• Dataset
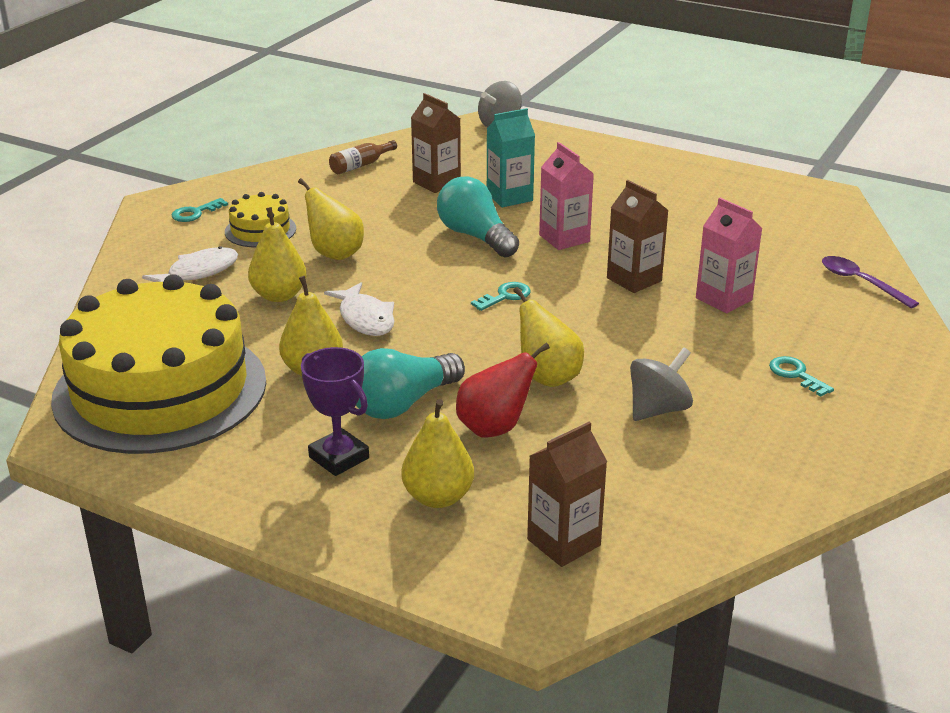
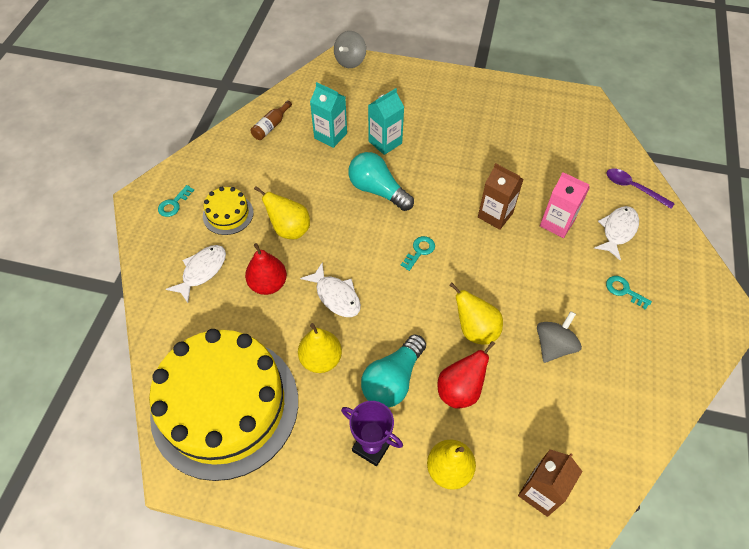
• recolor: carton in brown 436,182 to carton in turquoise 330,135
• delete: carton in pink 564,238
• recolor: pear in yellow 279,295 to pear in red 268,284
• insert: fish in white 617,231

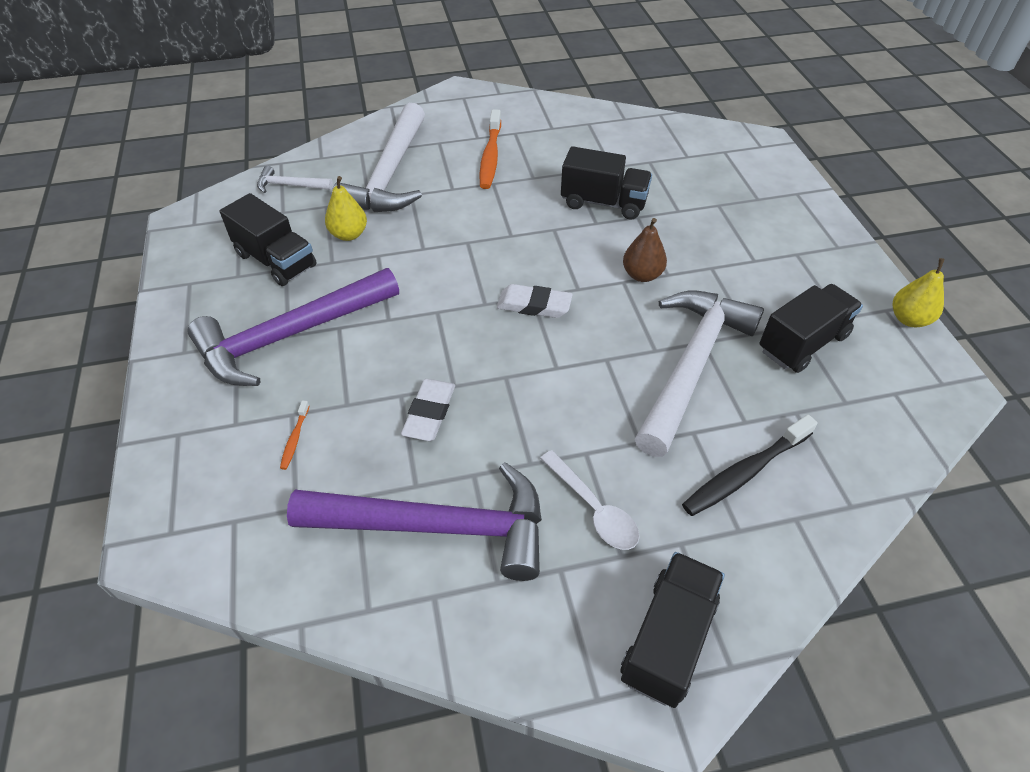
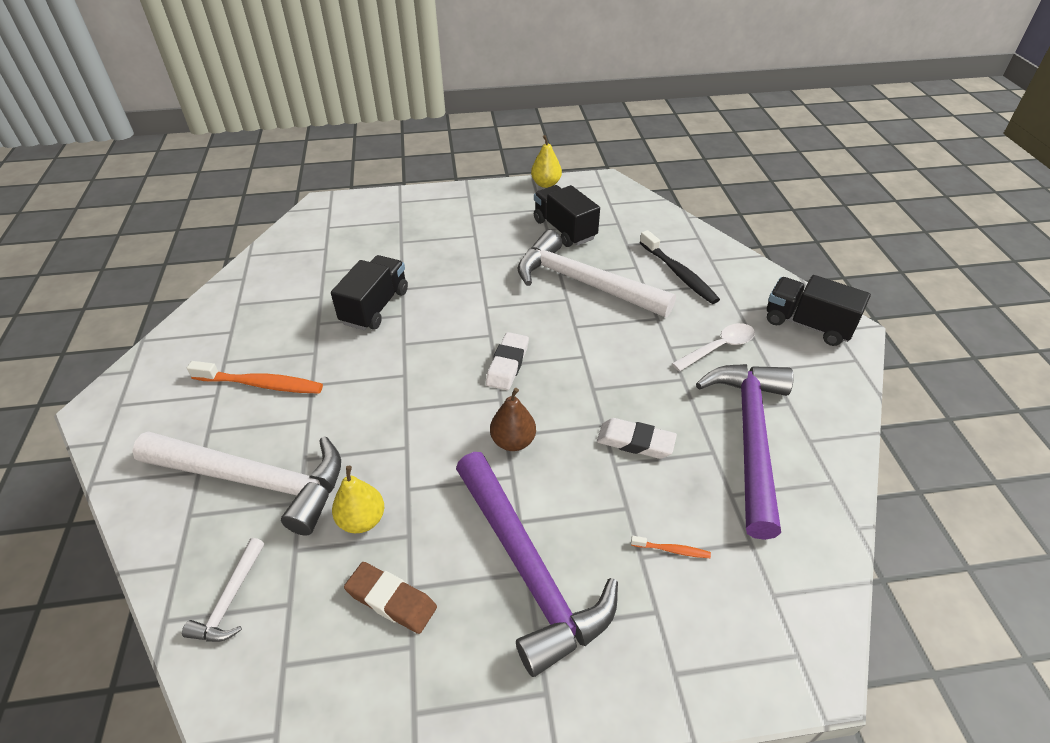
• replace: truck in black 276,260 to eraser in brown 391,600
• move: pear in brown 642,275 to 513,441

• What to produce
A word-for-word copy of the entries above is what is needed, without any images.

• Result for this exercise
• recolor: carton in brown 436,182 to carton in turquoise 330,135
• delete: carton in pink 564,238
• recolor: pear in yellow 279,295 to pear in red 268,284
• insert: fish in white 617,231

• replace: truck in black 276,260 to eraser in brown 391,600
• move: pear in brown 642,275 to 513,441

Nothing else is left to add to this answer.